Scene image comparisons:

+++

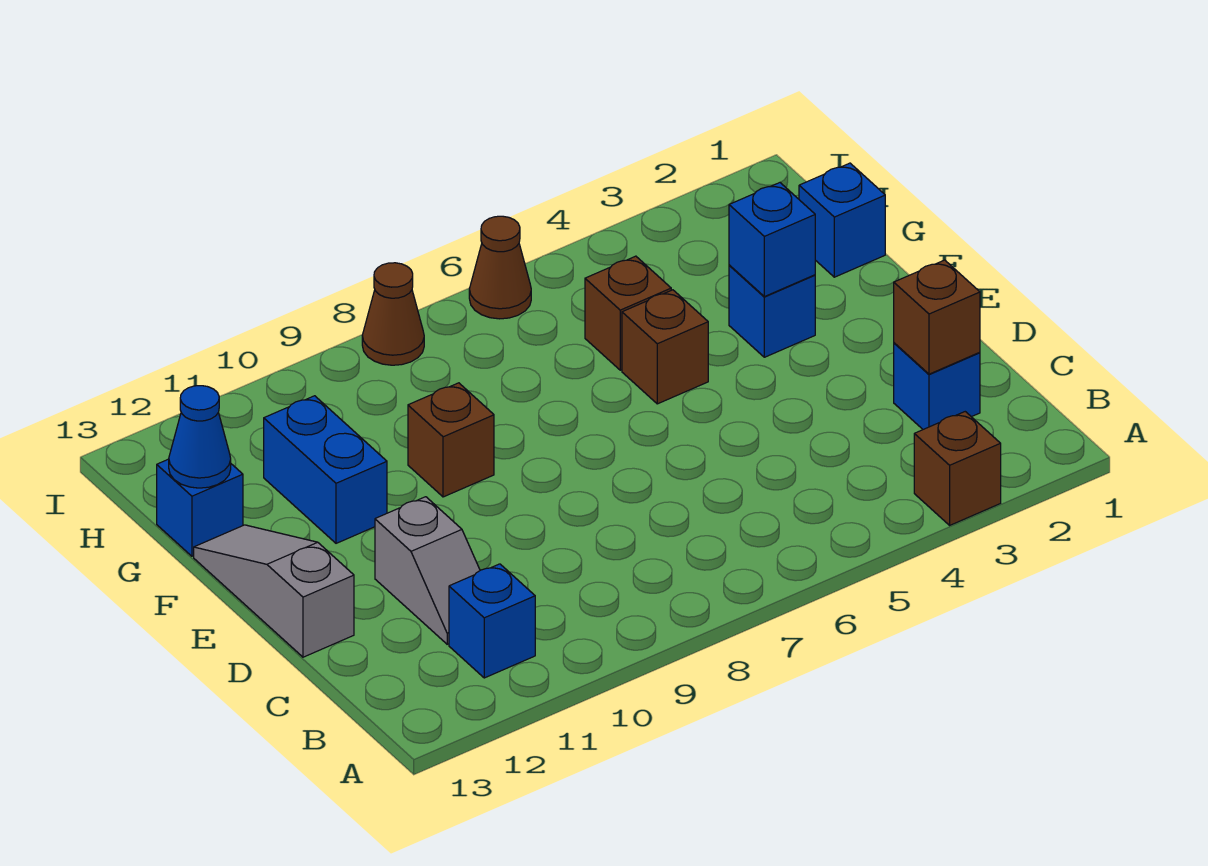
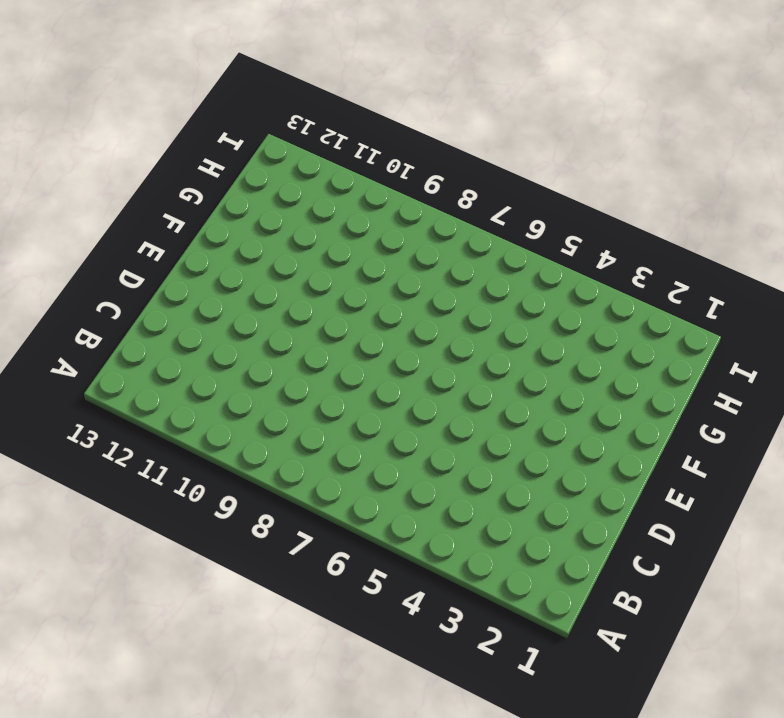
none -> brown brick A3 level 1
none -> blue brick B11 level 1
none -> blue brick C2 level 1

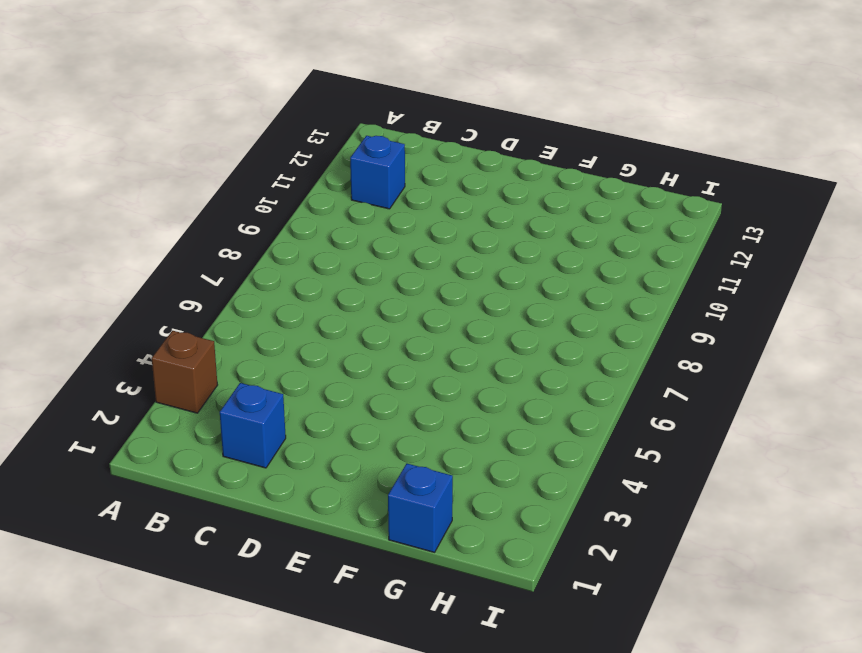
none -> grey slope C11:D11 level 1 top D
none -> grey slope D13:F13 level 1 top D
none -> blue brick F3 level 1

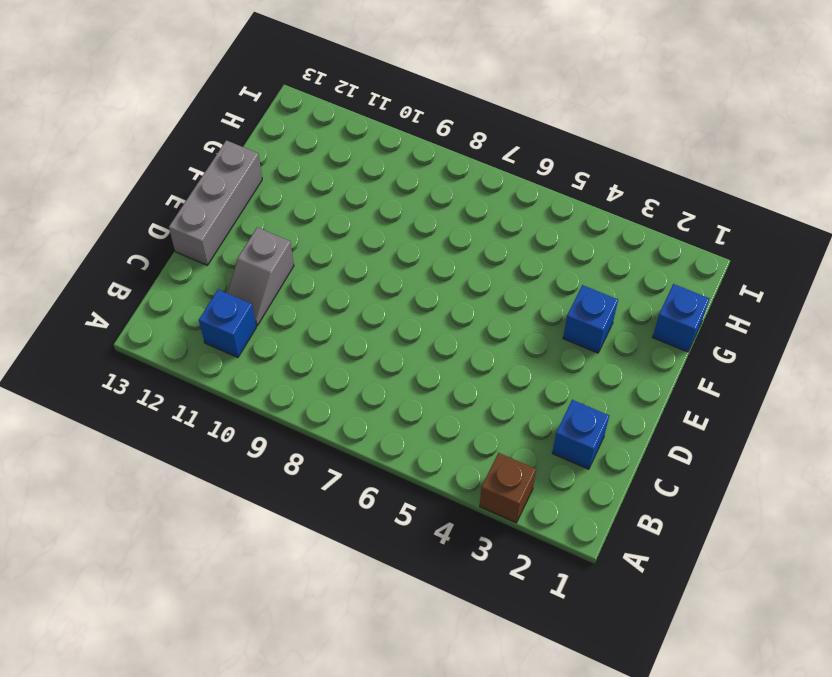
grey brick D13:F13 level 1 -> grey slope D13:F13 level 1 top D
none -> brown brick F5 level 1
none -> brown brick F9 level 1
none -> blue brick F11:G11 level 1

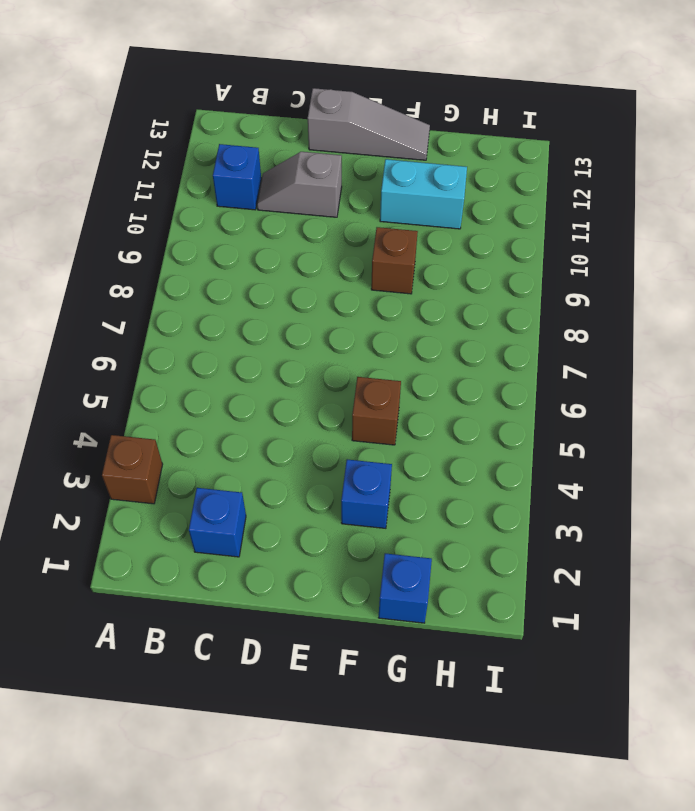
cyan brick F11:G11 level 1 -> blue brick F11:G11 level 1
none -> brown brick G5 level 1
none -> blue brick G13 level 1
none -> brown cone I6 level 1

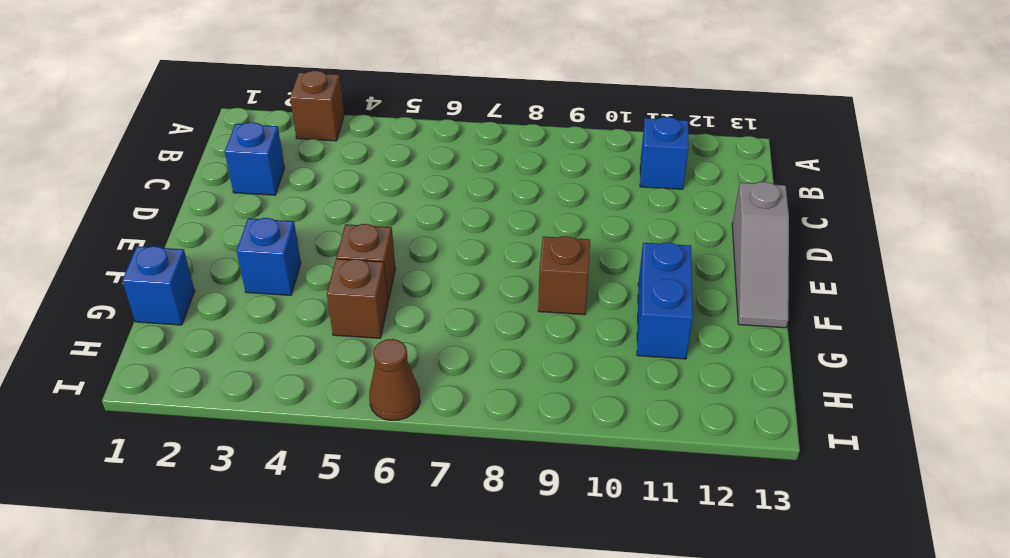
none -> grey slope C11:D11 level 1 top D
none -> blue brick G13 level 1
none -> brown cone I8 level 1

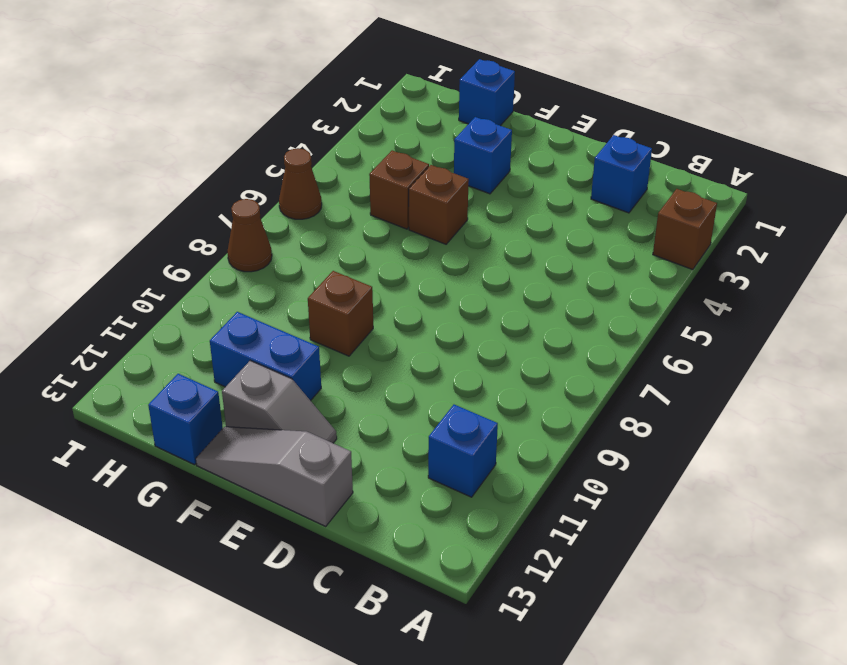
grey slope E12:F12 level 1 top F -> grey slope C11:D11 level 1 top D
none -> brown brick C2 level 2
none -> blue brick F3 level 2
none -> blue cone G13 level 2

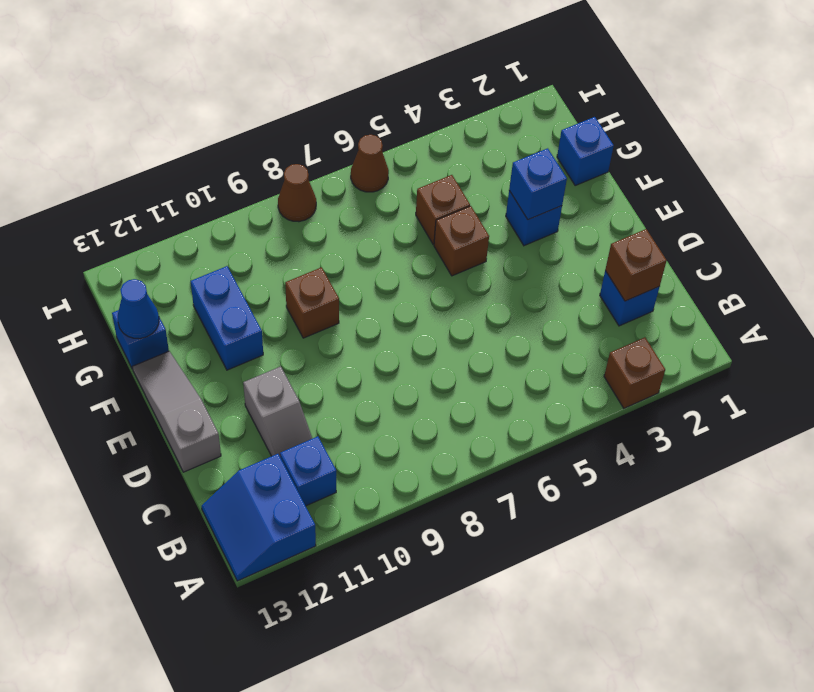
blue slope A12:B13 level 1 top 12 -> none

+++

*EXERCISE*
Show a copy of each line from the data that includes the word "slope".

*SOLUTION TO THE PROBLEM*
none -> grey slope C11:D11 level 1 top D
none -> grey slope D13:F13 level 1 top D
grey brick D13:F13 level 1 -> grey slope D13:F13 level 1 top D
none -> grey slope C11:D11 level 1 top D
grey slope E12:F12 level 1 top F -> grey slope C11:D11 level 1 top D
blue slope A12:B13 level 1 top 12 -> none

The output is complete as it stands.